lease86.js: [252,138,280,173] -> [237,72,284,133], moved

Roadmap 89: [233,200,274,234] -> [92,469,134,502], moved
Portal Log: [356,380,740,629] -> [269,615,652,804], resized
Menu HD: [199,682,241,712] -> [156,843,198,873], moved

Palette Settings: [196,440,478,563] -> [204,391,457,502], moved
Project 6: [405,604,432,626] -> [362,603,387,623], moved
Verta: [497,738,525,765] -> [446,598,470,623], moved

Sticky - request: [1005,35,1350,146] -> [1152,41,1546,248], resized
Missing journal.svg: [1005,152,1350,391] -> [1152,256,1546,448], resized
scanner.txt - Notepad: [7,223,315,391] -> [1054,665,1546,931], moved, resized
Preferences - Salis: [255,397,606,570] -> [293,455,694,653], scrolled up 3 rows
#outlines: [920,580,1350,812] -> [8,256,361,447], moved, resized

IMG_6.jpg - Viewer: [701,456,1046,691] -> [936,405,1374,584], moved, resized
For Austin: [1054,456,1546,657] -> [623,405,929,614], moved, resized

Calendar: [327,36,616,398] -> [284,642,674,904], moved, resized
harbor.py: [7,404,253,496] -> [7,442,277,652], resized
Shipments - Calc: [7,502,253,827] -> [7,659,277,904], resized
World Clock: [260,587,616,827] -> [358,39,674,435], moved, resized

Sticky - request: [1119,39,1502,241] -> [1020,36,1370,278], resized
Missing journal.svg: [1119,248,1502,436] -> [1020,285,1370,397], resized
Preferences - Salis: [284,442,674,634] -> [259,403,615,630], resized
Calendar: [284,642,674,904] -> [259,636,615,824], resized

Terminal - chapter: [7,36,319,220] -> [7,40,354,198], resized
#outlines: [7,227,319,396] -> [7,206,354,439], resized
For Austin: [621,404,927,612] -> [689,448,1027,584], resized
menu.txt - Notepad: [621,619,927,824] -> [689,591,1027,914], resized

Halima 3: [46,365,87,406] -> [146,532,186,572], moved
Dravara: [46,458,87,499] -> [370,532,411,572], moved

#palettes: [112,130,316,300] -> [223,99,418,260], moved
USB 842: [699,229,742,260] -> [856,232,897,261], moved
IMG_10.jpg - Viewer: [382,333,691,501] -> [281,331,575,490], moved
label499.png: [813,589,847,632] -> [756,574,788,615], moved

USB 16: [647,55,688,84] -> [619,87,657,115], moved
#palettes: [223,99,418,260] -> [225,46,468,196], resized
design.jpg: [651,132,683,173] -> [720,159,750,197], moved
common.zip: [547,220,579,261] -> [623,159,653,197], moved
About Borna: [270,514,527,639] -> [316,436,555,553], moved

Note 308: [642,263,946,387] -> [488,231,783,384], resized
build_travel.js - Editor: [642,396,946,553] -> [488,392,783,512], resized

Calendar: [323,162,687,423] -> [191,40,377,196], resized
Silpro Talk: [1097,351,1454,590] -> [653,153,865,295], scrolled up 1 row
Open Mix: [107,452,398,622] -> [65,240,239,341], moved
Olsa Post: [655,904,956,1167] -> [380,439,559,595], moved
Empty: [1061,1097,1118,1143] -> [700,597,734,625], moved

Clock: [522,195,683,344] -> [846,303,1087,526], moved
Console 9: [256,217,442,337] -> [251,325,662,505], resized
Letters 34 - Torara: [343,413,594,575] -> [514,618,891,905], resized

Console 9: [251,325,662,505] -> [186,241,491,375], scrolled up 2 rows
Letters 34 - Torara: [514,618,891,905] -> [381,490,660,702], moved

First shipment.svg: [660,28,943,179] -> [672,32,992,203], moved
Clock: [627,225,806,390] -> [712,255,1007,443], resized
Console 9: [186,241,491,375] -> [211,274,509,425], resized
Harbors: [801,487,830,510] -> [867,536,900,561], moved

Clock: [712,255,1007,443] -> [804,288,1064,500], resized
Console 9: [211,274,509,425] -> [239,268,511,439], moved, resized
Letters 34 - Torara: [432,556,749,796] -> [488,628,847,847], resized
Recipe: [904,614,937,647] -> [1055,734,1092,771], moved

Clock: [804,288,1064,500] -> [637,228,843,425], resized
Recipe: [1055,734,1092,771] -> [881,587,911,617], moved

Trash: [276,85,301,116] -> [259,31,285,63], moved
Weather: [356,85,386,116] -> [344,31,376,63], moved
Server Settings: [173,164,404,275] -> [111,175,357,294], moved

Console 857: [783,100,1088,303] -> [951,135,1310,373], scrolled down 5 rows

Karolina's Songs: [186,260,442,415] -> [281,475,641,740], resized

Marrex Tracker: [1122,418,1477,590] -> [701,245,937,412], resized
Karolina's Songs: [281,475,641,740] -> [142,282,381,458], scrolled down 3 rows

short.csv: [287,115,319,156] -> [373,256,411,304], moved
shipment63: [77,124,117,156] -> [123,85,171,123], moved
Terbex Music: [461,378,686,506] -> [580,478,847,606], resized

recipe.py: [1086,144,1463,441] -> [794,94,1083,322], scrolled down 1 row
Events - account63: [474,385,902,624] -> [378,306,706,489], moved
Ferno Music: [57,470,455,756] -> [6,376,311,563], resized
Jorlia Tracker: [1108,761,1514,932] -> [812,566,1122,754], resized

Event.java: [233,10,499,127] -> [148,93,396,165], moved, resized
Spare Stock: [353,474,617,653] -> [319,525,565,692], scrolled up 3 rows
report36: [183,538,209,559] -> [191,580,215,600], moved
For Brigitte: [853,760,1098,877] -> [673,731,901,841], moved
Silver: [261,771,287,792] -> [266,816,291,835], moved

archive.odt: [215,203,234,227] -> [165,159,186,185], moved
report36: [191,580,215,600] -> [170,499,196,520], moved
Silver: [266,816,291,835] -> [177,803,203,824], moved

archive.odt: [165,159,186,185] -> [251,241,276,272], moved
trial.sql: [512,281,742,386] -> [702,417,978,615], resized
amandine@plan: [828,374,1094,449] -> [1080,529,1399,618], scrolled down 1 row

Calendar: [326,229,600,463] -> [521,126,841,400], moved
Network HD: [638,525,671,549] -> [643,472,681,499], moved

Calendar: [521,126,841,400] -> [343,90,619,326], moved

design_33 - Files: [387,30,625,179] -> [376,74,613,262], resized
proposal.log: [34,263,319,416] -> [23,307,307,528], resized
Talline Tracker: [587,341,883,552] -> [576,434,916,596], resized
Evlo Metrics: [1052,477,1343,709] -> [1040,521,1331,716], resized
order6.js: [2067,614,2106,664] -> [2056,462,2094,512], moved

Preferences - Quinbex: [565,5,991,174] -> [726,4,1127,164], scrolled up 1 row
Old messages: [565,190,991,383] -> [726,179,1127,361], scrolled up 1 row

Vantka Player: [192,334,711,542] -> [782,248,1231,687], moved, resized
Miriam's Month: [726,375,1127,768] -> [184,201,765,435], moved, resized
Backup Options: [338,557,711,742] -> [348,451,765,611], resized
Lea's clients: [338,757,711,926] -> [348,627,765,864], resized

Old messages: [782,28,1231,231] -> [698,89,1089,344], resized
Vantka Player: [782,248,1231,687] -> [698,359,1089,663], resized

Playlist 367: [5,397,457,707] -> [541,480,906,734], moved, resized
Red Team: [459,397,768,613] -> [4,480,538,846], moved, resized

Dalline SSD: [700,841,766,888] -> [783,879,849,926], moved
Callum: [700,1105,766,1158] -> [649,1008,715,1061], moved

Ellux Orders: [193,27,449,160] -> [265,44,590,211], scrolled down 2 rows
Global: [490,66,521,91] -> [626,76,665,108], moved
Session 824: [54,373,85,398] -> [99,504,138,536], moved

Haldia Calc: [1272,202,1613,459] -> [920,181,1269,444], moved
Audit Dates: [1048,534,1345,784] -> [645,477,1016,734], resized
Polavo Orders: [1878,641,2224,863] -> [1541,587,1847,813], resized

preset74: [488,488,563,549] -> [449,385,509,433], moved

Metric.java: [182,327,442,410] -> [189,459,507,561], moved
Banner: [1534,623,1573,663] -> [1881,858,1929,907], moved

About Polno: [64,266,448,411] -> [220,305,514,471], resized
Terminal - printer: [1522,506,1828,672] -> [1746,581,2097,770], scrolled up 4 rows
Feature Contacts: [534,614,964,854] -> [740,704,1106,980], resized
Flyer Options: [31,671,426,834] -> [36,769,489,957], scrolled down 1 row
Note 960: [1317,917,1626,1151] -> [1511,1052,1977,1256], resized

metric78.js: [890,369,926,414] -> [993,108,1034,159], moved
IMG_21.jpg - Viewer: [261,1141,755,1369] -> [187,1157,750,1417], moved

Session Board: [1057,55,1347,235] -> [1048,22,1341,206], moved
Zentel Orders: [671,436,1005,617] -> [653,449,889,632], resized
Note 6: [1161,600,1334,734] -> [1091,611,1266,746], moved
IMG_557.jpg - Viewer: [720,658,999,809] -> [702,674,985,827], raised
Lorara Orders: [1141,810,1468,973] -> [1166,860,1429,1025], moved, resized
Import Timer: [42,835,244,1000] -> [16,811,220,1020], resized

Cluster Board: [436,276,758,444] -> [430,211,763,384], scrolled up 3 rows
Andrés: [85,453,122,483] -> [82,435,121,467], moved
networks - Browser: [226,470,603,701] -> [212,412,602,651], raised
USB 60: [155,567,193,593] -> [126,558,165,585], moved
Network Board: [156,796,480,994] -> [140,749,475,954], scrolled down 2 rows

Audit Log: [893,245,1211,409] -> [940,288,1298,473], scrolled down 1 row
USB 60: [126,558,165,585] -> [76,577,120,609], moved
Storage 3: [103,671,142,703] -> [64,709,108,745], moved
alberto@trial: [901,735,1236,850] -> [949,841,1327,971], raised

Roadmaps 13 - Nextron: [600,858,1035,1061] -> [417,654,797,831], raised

================

** EXERCISE GOAL **
Say how many lines of the entries above include the string "Songs", giving the number and nothing else.

** EXERCISE ANSWER **
2